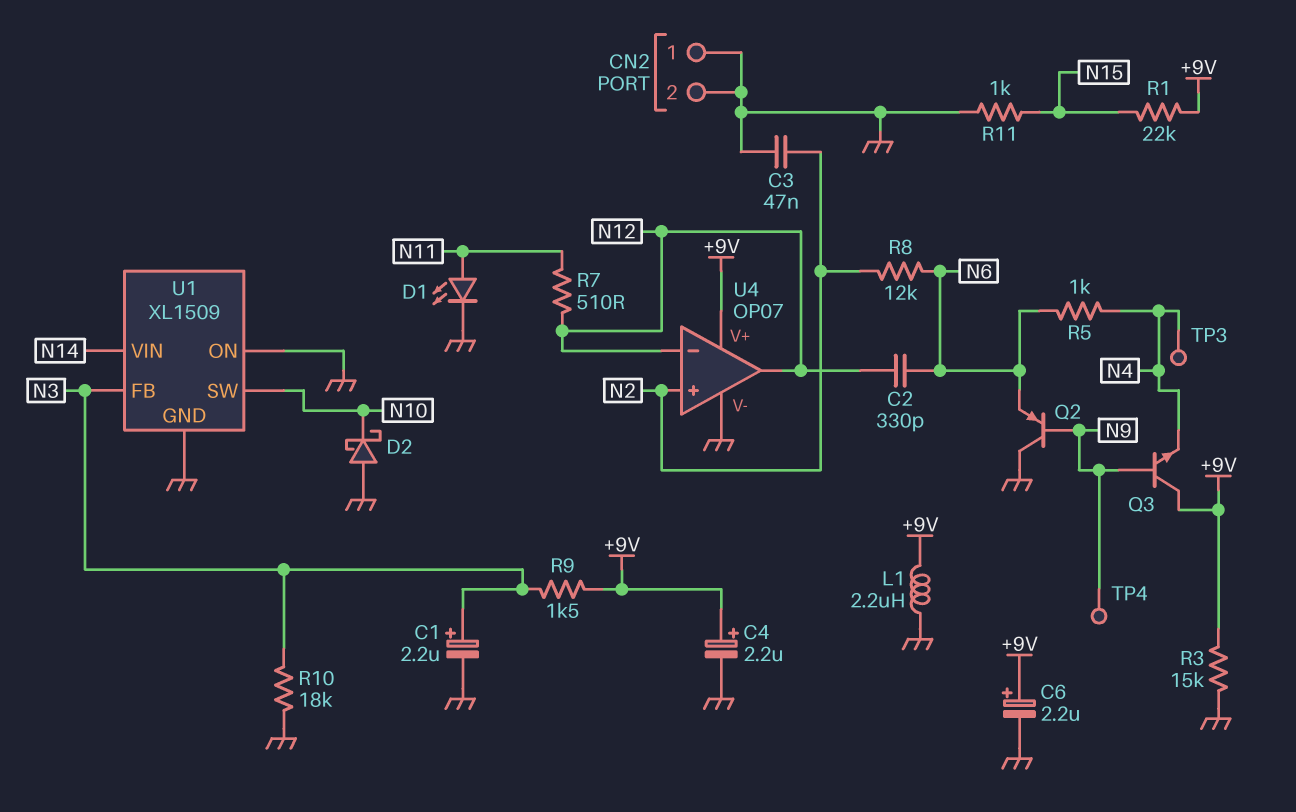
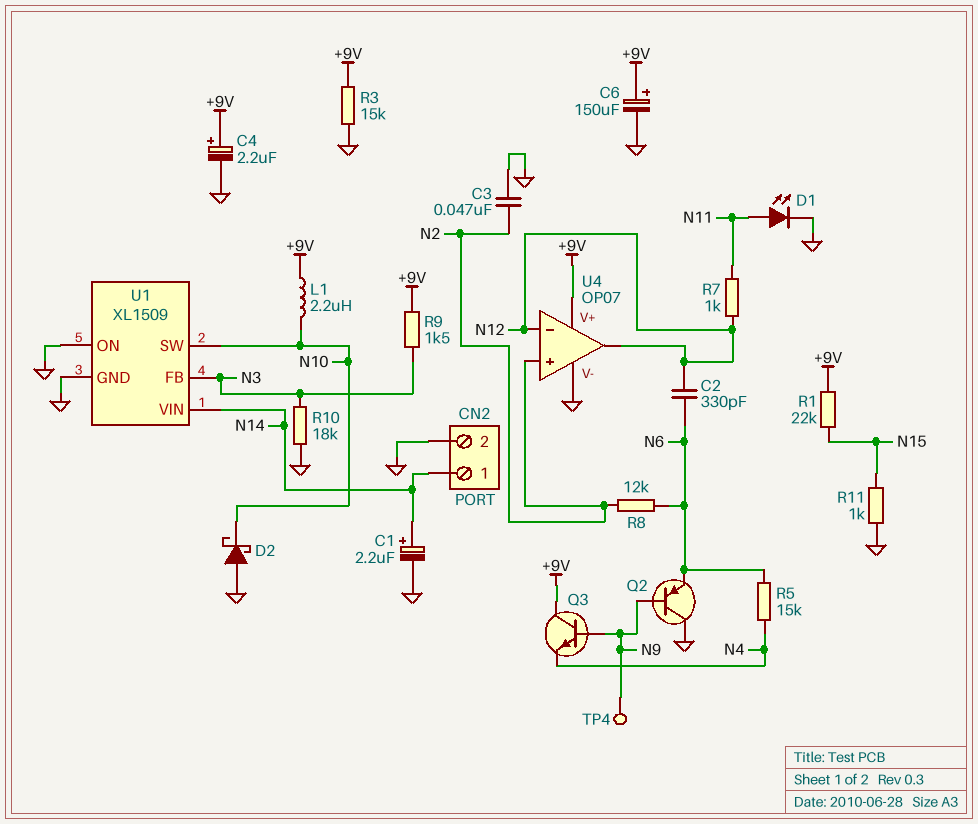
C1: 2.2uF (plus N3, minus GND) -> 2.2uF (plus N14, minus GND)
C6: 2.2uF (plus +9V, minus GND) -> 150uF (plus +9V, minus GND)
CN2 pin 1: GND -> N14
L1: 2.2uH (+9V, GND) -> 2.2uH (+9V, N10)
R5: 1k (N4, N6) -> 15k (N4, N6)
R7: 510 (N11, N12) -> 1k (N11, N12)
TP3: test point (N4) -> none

---

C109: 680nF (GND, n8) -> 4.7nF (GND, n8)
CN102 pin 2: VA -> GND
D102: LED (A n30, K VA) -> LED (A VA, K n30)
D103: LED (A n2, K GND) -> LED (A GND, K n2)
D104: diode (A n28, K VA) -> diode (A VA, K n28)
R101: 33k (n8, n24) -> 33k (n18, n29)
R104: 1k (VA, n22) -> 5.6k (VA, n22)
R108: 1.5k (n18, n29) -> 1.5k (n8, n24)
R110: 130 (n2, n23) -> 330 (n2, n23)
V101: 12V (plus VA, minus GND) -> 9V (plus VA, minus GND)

# Exercise description
Using only the entries above, output the line with "C1: 2.2uF (plus", the line with "TP3: test point (N4) -> none", and all lines between them, exactly as they stand.

# Task output
C1: 2.2uF (plus N3, minus GND) -> 2.2uF (plus N14, minus GND)
C6: 2.2uF (plus +9V, minus GND) -> 150uF (plus +9V, minus GND)
CN2 pin 1: GND -> N14
L1: 2.2uH (+9V, GND) -> 2.2uH (+9V, N10)
R5: 1k (N4, N6) -> 15k (N4, N6)
R7: 510 (N11, N12) -> 1k (N11, N12)
TP3: test point (N4) -> none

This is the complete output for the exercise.